- _To do_: Once you find the line containing "orange brick H2" in the data below, copy it and each following line exactly, up to and including the line containing "purple tile A7", and nothing else.

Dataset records
- Opening Delimiter -

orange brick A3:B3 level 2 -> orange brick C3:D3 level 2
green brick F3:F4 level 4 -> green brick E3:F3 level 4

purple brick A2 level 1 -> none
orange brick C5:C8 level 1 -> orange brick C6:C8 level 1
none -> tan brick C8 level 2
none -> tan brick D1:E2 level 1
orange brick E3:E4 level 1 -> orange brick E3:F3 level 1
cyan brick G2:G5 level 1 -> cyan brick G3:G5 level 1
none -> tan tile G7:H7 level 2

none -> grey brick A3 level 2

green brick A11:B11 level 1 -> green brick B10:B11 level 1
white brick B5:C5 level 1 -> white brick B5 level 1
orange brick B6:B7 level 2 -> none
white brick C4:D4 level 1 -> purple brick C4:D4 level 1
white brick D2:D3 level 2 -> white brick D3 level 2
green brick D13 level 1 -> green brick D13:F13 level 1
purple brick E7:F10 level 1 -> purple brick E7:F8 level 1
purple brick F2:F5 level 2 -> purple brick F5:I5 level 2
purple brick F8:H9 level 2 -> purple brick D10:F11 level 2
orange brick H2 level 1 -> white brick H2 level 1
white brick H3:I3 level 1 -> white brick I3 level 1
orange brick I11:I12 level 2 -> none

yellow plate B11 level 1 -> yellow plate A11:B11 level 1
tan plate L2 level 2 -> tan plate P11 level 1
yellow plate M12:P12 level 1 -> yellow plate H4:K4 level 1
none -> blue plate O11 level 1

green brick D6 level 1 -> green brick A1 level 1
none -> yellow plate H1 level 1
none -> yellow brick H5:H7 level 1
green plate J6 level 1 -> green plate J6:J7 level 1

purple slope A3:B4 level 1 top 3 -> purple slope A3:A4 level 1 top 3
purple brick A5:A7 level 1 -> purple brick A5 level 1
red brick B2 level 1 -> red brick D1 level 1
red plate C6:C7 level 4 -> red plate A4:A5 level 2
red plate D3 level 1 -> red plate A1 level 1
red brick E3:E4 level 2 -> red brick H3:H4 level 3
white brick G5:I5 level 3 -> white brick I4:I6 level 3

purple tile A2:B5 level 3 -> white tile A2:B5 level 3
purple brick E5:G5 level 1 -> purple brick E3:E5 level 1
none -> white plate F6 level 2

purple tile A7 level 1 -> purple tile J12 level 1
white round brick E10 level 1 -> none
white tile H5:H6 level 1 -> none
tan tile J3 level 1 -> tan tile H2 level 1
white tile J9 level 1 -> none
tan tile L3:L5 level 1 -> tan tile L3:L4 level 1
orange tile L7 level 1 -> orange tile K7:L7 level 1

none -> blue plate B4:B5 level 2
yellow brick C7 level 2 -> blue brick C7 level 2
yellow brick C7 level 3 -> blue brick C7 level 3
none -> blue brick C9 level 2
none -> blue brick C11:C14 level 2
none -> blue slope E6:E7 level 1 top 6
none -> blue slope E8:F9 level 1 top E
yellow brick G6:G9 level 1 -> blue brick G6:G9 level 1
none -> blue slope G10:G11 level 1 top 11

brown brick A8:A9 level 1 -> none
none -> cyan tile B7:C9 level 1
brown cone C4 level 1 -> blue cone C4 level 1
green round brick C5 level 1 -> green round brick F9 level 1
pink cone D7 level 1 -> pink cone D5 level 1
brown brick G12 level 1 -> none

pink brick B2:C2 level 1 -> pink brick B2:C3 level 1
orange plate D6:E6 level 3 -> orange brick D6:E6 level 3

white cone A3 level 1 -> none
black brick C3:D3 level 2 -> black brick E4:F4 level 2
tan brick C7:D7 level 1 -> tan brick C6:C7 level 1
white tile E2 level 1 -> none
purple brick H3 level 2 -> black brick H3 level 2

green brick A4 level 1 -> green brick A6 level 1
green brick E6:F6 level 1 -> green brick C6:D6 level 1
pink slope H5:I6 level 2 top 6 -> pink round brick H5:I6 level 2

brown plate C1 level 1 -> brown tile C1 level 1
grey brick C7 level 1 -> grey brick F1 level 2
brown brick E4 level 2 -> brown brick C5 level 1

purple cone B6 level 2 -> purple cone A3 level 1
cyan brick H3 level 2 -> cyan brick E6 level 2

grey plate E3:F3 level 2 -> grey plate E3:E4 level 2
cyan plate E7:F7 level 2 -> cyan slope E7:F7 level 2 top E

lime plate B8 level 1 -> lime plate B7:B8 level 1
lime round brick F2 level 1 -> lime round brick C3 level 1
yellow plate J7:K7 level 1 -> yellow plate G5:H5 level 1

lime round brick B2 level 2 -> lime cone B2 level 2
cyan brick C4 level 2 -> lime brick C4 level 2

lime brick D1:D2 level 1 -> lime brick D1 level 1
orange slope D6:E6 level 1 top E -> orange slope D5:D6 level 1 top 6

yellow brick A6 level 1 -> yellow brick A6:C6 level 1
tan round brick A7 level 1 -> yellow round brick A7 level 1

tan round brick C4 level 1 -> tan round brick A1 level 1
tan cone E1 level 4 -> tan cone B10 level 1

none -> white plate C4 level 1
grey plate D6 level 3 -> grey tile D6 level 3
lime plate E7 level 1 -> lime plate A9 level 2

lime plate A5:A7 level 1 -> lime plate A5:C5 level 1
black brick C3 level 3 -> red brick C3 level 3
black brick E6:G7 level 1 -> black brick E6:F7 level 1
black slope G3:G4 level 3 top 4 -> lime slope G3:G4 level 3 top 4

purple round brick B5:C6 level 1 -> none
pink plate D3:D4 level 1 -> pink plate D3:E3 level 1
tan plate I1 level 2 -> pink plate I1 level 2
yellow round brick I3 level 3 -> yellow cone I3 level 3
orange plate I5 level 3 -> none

- Closing Delimiter -

- _Solution to the problem_:
orange brick H2 level 1 -> white brick H2 level 1
white brick H3:I3 level 1 -> white brick I3 level 1
orange brick I11:I12 level 2 -> none

yellow plate B11 level 1 -> yellow plate A11:B11 level 1
tan plate L2 level 2 -> tan plate P11 level 1
yellow plate M12:P12 level 1 -> yellow plate H4:K4 level 1
none -> blue plate O11 level 1

green brick D6 level 1 -> green brick A1 level 1
none -> yellow plate H1 level 1
none -> yellow brick H5:H7 level 1
green plate J6 level 1 -> green plate J6:J7 level 1

purple slope A3:B4 level 1 top 3 -> purple slope A3:A4 level 1 top 3
purple brick A5:A7 level 1 -> purple brick A5 level 1
red brick B2 level 1 -> red brick D1 level 1
red plate C6:C7 level 4 -> red plate A4:A5 level 2
red plate D3 level 1 -> red plate A1 level 1
red brick E3:E4 level 2 -> red brick H3:H4 level 3
white brick G5:I5 level 3 -> white brick I4:I6 level 3

purple tile A2:B5 level 3 -> white tile A2:B5 level 3
purple brick E5:G5 level 1 -> purple brick E3:E5 level 1
none -> white plate F6 level 2

purple tile A7 level 1 -> purple tile J12 level 1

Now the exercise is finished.